-- Available records follows --

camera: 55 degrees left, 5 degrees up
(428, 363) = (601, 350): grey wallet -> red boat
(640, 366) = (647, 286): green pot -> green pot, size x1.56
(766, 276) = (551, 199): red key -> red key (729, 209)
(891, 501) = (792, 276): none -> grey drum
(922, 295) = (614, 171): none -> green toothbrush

-- Available records concluded --

» Work task
Extract every entry in the listing word for word.

» Exercise result
camera: 55 degrees left, 5 degrees up
(428, 363) = (601, 350): grey wallet -> red boat
(640, 366) = (647, 286): green pot -> green pot, size x1.56
(766, 276) = (551, 199): red key -> red key (729, 209)
(891, 501) = (792, 276): none -> grey drum
(922, 295) = (614, 171): none -> green toothbrush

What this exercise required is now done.